Only those lines in the data below from the line containing "<417,55> to <228,386>" through the line containing "camera: 65 degrees left, 5 degrees up", both included, should be restated word for word.

» **Entries supplied**:

BEGIN

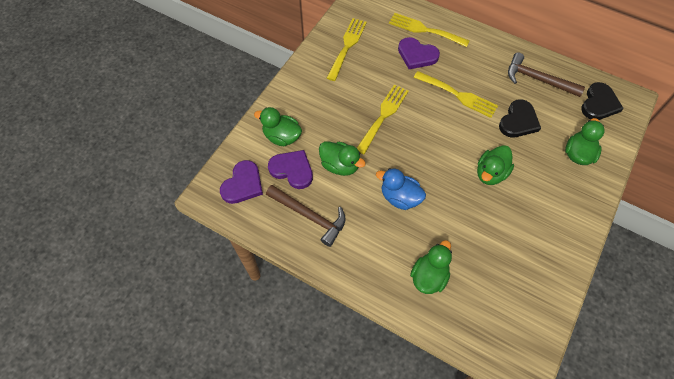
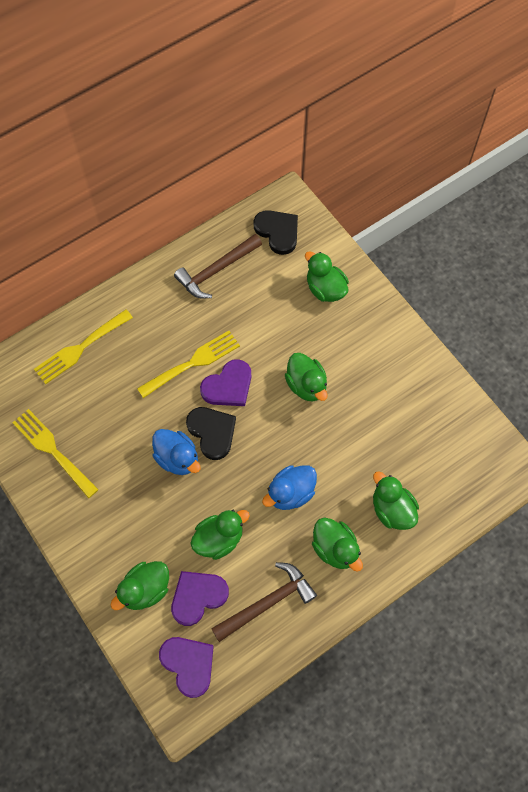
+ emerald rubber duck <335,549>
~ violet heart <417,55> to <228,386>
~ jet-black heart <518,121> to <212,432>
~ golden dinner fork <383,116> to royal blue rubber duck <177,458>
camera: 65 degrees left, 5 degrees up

END
BEGIN

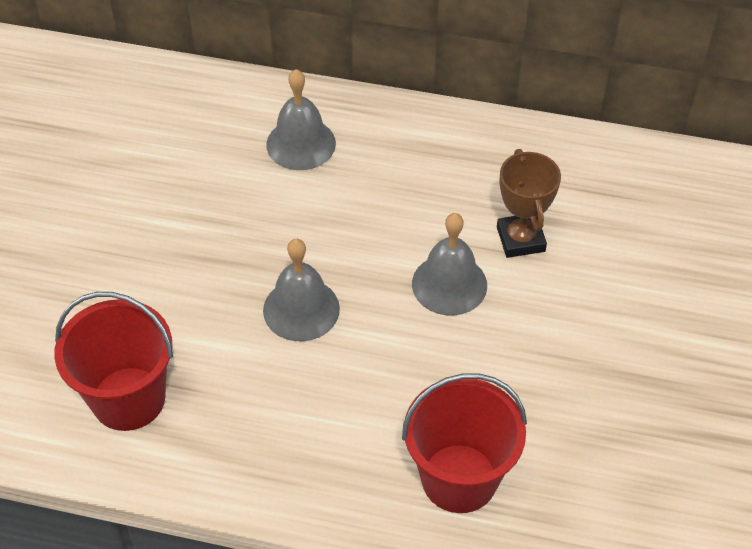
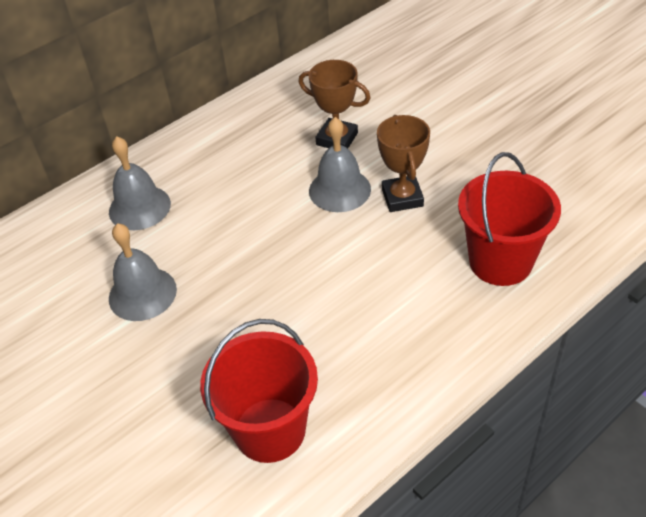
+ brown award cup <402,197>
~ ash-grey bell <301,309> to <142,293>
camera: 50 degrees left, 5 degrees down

END

» **Result for this exercise**:
~ violet heart <417,55> to <228,386>
~ jet-black heart <518,121> to <212,432>
~ golden dinner fork <383,116> to royal blue rubber duck <177,458>
camera: 65 degrees left, 5 degrees up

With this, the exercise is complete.